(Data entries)
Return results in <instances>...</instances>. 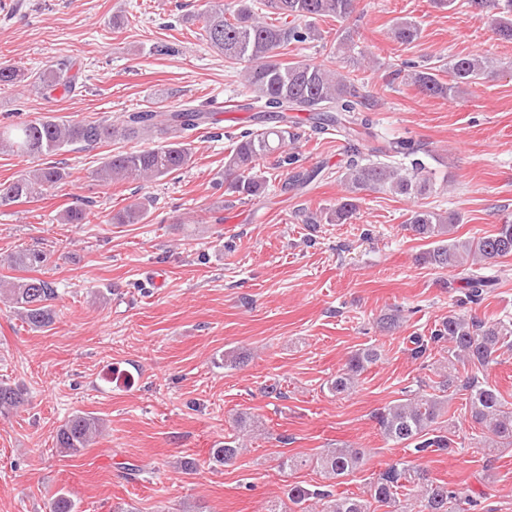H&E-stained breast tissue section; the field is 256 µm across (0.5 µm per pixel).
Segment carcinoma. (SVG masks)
I'll list each match as a JSON object with an SVG mask.
<instances>
[{
	"mask_svg": "<svg viewBox=\"0 0 512 512\" xmlns=\"http://www.w3.org/2000/svg\"><path fill=\"white\" fill-rule=\"evenodd\" d=\"M355 0H260L268 13L278 16L276 25L260 19L252 0H239V6L226 15L224 10L209 9L199 15L203 39L215 51L232 63H245L242 85L246 97L274 119V126L247 129L233 142L224 156L226 190L244 198L262 194L267 180L259 161L282 151L293 139L297 122L290 111L308 113L312 132L333 131L347 144V160L343 167V182L347 196L341 198L330 220L343 224L357 209L363 190H388L391 193L415 197L426 194L432 185V173L421 159L410 166L393 161L416 154L411 144L397 139L372 146L363 152L360 143L378 140L375 122L368 112L366 91L359 80L342 75L325 64L305 59L282 62L279 50L290 45H305L321 38L316 28L301 25L302 18H334L350 16ZM476 9L494 7L501 10L495 18L496 33L512 41V0H470ZM419 27L411 21L396 24L390 38L401 45L418 40ZM351 31L336 32L329 55L348 56L354 51ZM405 81L428 96L443 99L454 97L461 88L478 83L486 71L484 59L477 54L455 57L447 69L448 79L440 77L442 68L404 66ZM31 85L43 94L61 89L69 93L75 88V76L65 67L50 65L30 76ZM208 114L194 107L177 111L127 112L118 123L108 120H64L42 116L6 126L0 125V152L18 157L53 155L61 149L83 144L87 147L106 142H129L161 139V144L147 150L119 151L112 154L95 171V178L105 184L130 178L153 180L172 175L193 163L190 143L180 140L182 134L205 123ZM69 177L66 169L47 165L19 175L10 182L0 183V207L28 202L43 192L56 188ZM153 201L137 200L118 212L116 224H140L149 215ZM459 218L427 209L412 211L408 227L417 238L428 241L420 261L435 268L456 267L466 271L462 277L465 299L478 301L494 286L489 277L473 270L472 265L493 266L498 260L512 256V222L500 225L497 232L487 236L470 237L460 241L452 237ZM50 254L29 247L8 256L12 269H36L48 265ZM0 296L5 298L18 315L32 328L42 329L52 323V301L57 297L51 282L40 277L0 278ZM411 356L422 358L429 348L439 346L448 354L442 374V391L466 393V405L478 431L470 434L469 444L477 448L512 447V408L506 407L501 393L480 376L506 351H512V317L507 315L491 320H477L464 315L450 314L442 320L429 338H412ZM381 358L375 347L354 353L347 365L331 379L328 389L335 395L352 390L355 379L368 366ZM469 367L460 373L458 365ZM25 402L21 390L0 383V413L9 412ZM443 401L411 389L404 397L374 414L382 437L423 453L432 448L446 450L454 444L448 431L435 426L442 416ZM102 430L99 418L87 413L68 417L56 432V447L71 456L88 448ZM242 444L232 437L224 445L211 449L210 460L228 466L235 462ZM361 453L356 448H325L313 457H286L279 468L285 472L308 464L314 465L328 479H338L356 470ZM378 503L392 512H468L472 500L462 498L448 484L431 479L421 470H411L401 463H392L370 486L369 497H338L327 485L313 489L293 485L288 489V503L270 512H375Z\"/></svg>",
	"mask_w": 512,
	"mask_h": 512,
	"instance_id": "cac0c4a2",
	"label": "carcinoma"
}]
</instances>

◆ **Written problem**:
List each line of the records that holds the string "carcinoma".

◆ **Final result**:
Segment carcinoma. (SVG masks)
	"label": "carcinoma"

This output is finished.